Task statement: Down to the last line, set down the listing below exactly, apart from its pictures.

Collected data Start Marker

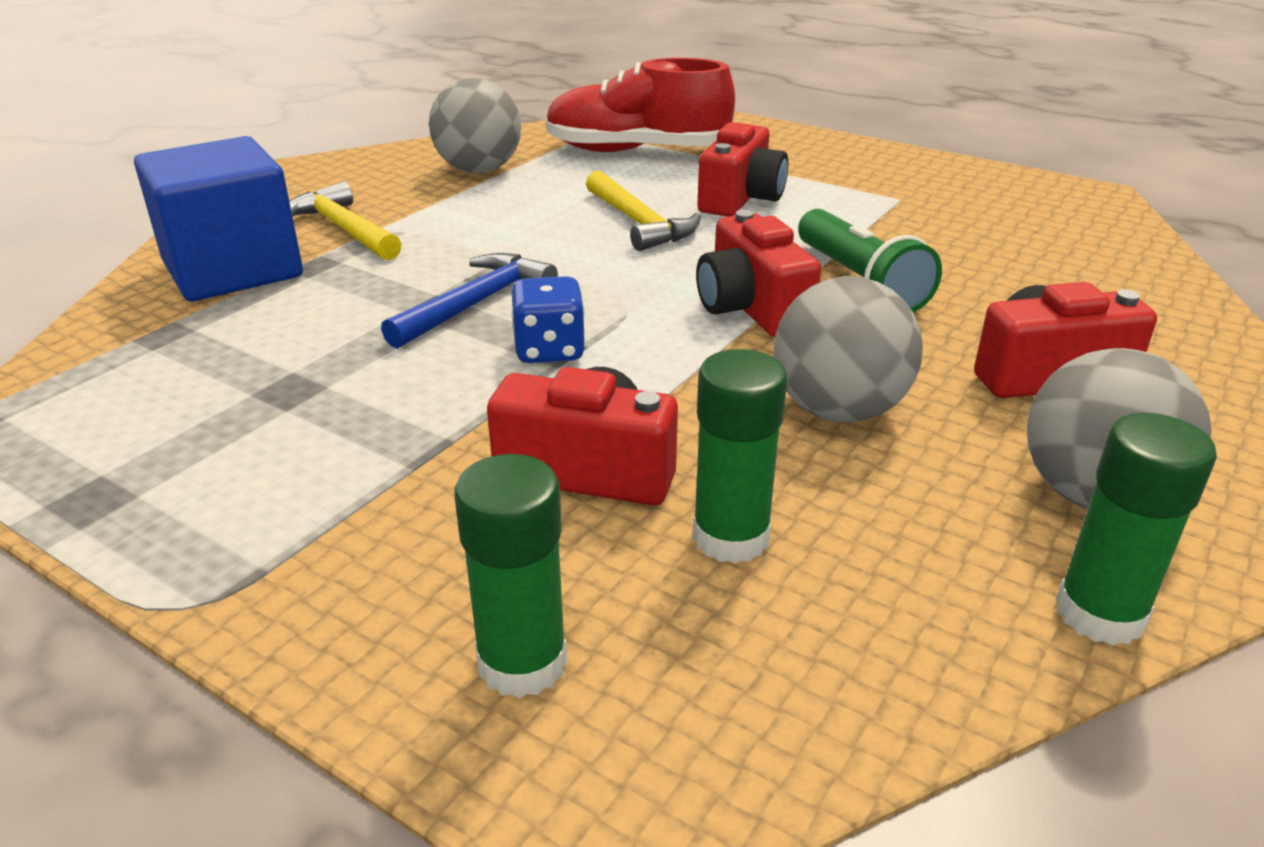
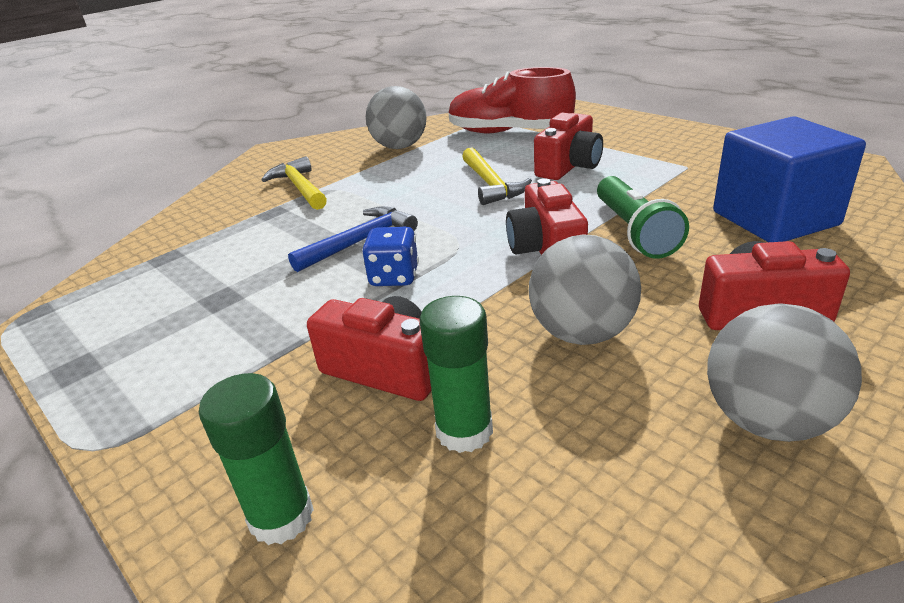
camera: 15 degrees right, 0 degrees up
blue cube [134,136,303,301] -> blue cube moved to [713,117,866,242]
green glue stick [1055,413,1217,646] -> none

Collected data End Marker

Solution:
camera: 15 degrees right, 0 degrees up
blue cube [134,136,303,301] -> blue cube moved to [713,117,866,242]
green glue stick [1055,413,1217,646] -> none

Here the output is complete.